→ DATA FOR REVIEW
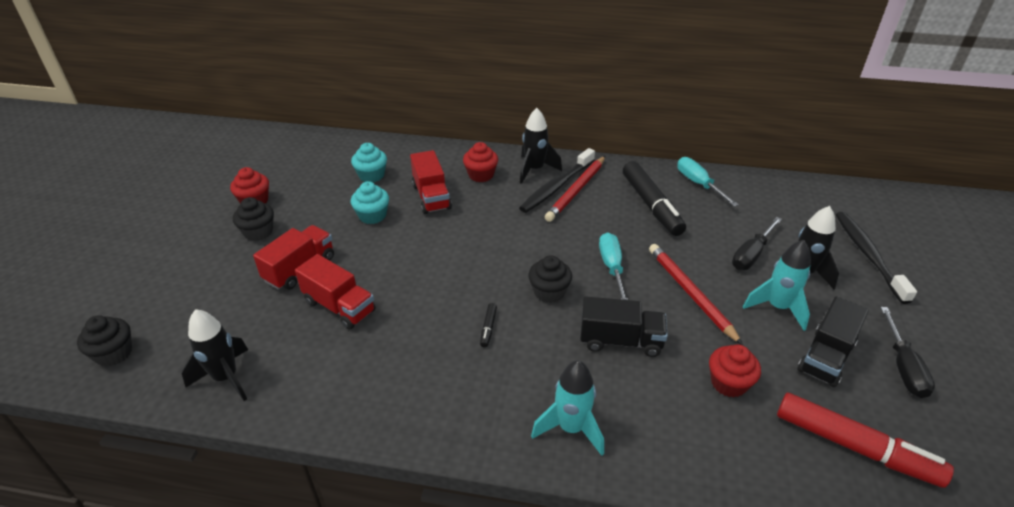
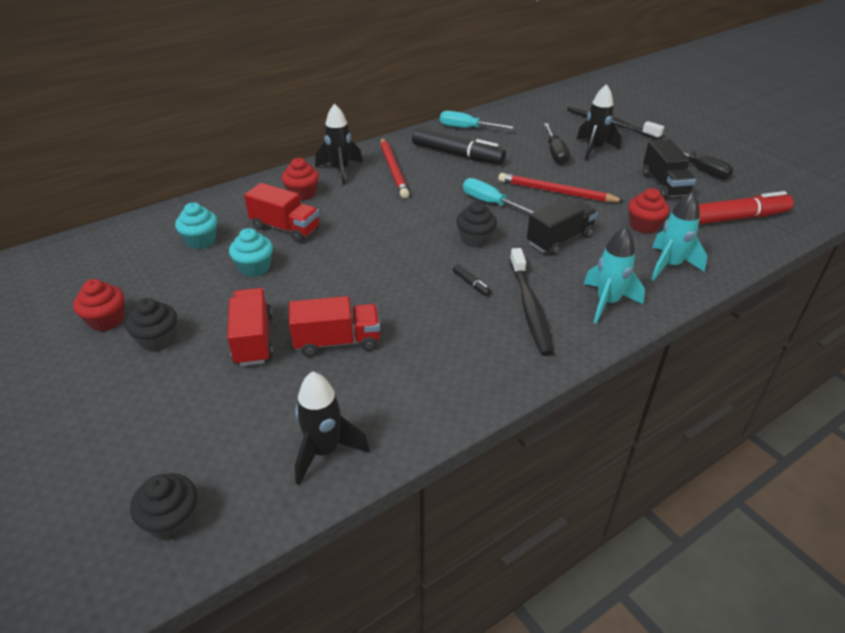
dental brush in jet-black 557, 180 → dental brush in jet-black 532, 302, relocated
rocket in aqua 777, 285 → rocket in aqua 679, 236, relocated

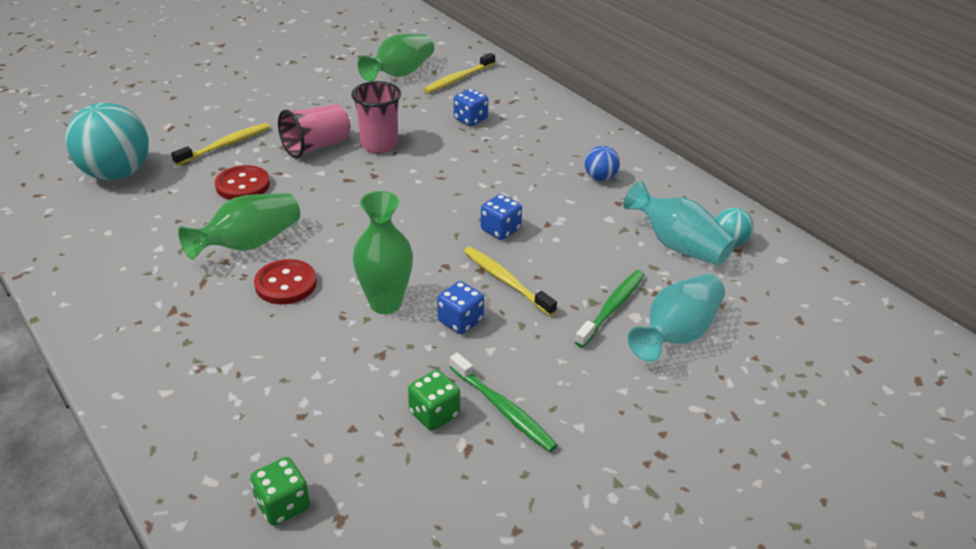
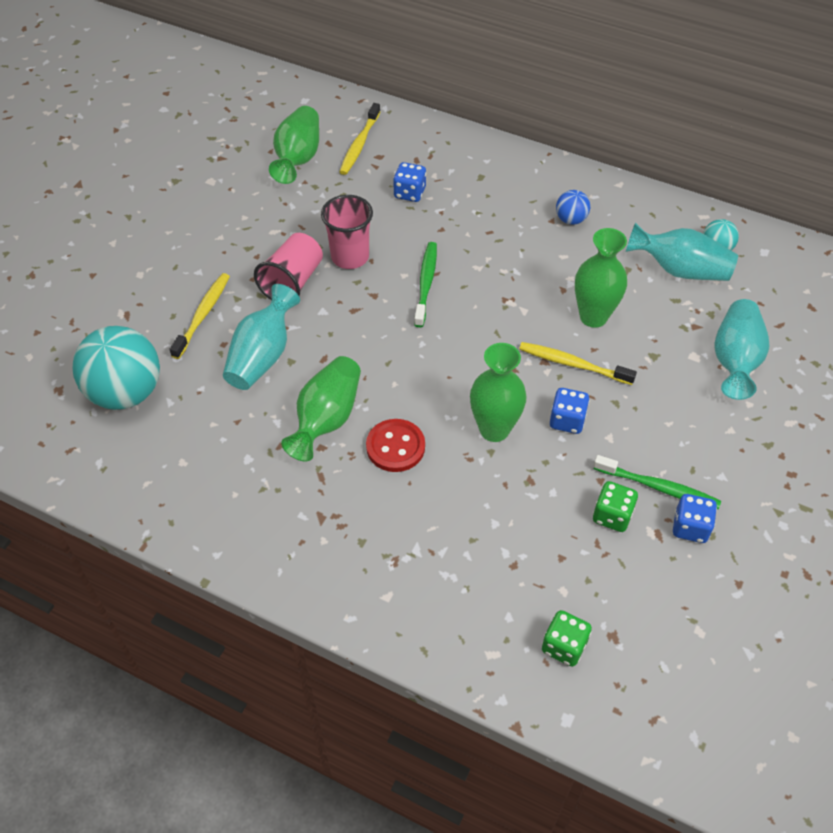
sewing button in scarlet 242, 182 → vase in aqua 261, 337
die in royal blue 501, 217 → die in royal blue 695, 518, relocated
dental brush in emerald 610, 309 → dental brush in emerald 425, 284, relocated
- → vase in emerald 601, 278

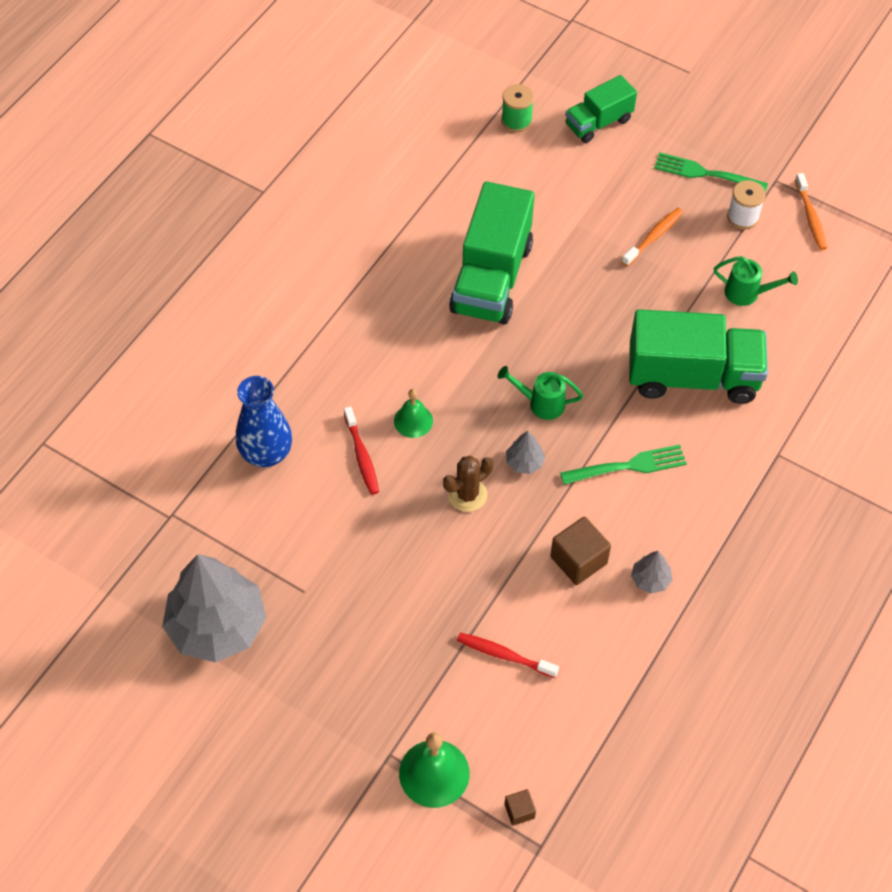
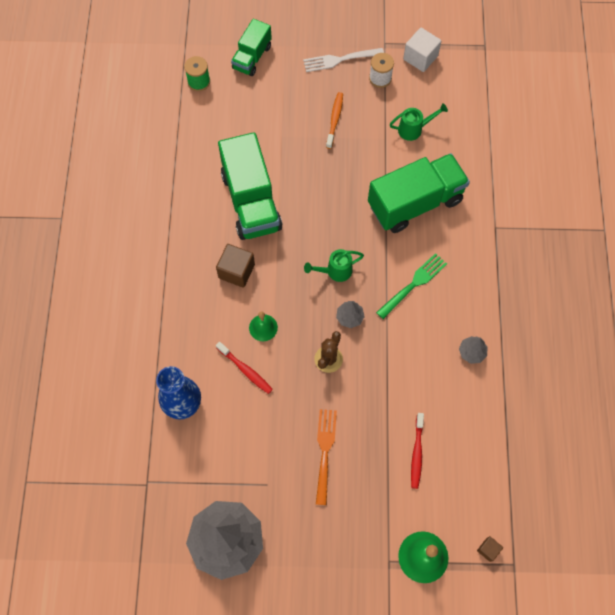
dinner fork in emerald 711, 172 → dinner fork in snow-white 343, 60
dental brush in orange-coloured 811, 211 → block in snow-white 422, 50
block in dark brown 580, 551 → block in dark brown 235, 266, relocated
dental brush in scarlet 508, 655 → dental brush in scarlet 417, 451, 75 degrees counterclockwise
- → dinner fork in orange-coloured 326, 457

→ WHAT IS EXPECTED
Apart from the images, print all the material above exactly as given.

→ EXPECTED ANSWER
dental brush in jet-black 557, 180 → dental brush in jet-black 532, 302, relocated
rocket in aqua 777, 285 → rocket in aqua 679, 236, relocated

sewing button in scarlet 242, 182 → vase in aqua 261, 337
die in royal blue 501, 217 → die in royal blue 695, 518, relocated
dental brush in emerald 610, 309 → dental brush in emerald 425, 284, relocated
- → vase in emerald 601, 278

dinner fork in emerald 711, 172 → dinner fork in snow-white 343, 60
dental brush in orange-coloured 811, 211 → block in snow-white 422, 50
block in dark brown 580, 551 → block in dark brown 235, 266, relocated
dental brush in scarlet 508, 655 → dental brush in scarlet 417, 451, 75 degrees counterclockwise
- → dinner fork in orange-coloured 326, 457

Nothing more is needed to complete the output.